> _REQUIRED ACTION_
Please copy every line of the data in which the string "heart" appears.

> _PROVIDED RECORDS_
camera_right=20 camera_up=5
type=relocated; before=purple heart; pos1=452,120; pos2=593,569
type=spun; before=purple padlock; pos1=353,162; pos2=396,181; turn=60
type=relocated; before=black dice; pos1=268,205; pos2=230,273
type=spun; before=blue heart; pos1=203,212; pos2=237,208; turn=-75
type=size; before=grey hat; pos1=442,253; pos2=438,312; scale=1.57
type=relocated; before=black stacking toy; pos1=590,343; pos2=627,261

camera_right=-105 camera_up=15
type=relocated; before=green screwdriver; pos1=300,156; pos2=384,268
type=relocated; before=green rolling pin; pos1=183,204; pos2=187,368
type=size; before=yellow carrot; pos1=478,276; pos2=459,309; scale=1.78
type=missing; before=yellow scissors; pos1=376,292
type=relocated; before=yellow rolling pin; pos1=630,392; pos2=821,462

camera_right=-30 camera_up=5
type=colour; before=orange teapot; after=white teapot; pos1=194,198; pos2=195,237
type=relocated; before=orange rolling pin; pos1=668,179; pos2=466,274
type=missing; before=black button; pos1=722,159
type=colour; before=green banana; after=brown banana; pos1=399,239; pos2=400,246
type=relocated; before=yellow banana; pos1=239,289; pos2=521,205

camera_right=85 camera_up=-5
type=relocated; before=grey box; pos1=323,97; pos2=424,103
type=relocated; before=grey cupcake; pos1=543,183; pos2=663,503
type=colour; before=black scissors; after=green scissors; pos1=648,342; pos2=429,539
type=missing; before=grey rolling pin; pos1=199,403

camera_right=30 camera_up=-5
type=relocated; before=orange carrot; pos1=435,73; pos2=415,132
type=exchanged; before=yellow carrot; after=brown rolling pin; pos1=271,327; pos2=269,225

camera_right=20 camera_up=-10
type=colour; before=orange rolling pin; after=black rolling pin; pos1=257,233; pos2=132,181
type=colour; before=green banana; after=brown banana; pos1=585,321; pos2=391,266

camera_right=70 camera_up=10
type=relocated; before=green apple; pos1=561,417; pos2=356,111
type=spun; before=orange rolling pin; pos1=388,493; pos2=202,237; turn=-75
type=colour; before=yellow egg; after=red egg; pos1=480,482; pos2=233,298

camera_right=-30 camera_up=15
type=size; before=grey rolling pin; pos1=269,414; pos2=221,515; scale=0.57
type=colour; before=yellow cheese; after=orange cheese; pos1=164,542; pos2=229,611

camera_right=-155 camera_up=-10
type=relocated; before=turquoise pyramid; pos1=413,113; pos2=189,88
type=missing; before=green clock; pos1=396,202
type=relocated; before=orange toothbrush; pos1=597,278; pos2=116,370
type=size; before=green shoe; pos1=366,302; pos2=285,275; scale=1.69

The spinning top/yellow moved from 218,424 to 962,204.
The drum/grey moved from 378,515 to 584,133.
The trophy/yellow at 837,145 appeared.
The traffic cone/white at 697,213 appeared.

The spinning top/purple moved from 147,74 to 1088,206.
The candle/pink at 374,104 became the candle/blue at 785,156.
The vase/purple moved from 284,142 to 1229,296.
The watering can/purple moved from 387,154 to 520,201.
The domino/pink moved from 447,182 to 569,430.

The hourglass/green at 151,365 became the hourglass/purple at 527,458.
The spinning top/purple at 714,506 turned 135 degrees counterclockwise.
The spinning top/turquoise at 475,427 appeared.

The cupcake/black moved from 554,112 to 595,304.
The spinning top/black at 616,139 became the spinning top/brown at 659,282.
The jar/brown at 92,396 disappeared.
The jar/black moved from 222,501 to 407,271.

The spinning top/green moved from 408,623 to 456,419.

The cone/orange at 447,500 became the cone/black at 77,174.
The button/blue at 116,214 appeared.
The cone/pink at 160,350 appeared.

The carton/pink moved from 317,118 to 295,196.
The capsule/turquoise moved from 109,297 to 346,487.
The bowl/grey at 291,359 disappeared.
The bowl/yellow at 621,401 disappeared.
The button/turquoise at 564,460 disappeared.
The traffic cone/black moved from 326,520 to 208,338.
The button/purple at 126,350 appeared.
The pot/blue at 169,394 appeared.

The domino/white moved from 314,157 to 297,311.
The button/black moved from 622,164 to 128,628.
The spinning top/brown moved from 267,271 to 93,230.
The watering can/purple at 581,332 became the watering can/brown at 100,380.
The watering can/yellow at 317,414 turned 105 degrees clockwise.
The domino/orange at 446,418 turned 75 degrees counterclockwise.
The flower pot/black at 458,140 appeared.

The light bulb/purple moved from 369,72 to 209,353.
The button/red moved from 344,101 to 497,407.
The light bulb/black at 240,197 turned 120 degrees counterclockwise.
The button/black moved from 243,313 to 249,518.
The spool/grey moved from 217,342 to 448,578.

> _ANSWER BELOW_
type=relocated; before=purple heart; pos1=452,120; pos2=593,569
type=spun; before=blue heart; pos1=203,212; pos2=237,208; turn=-75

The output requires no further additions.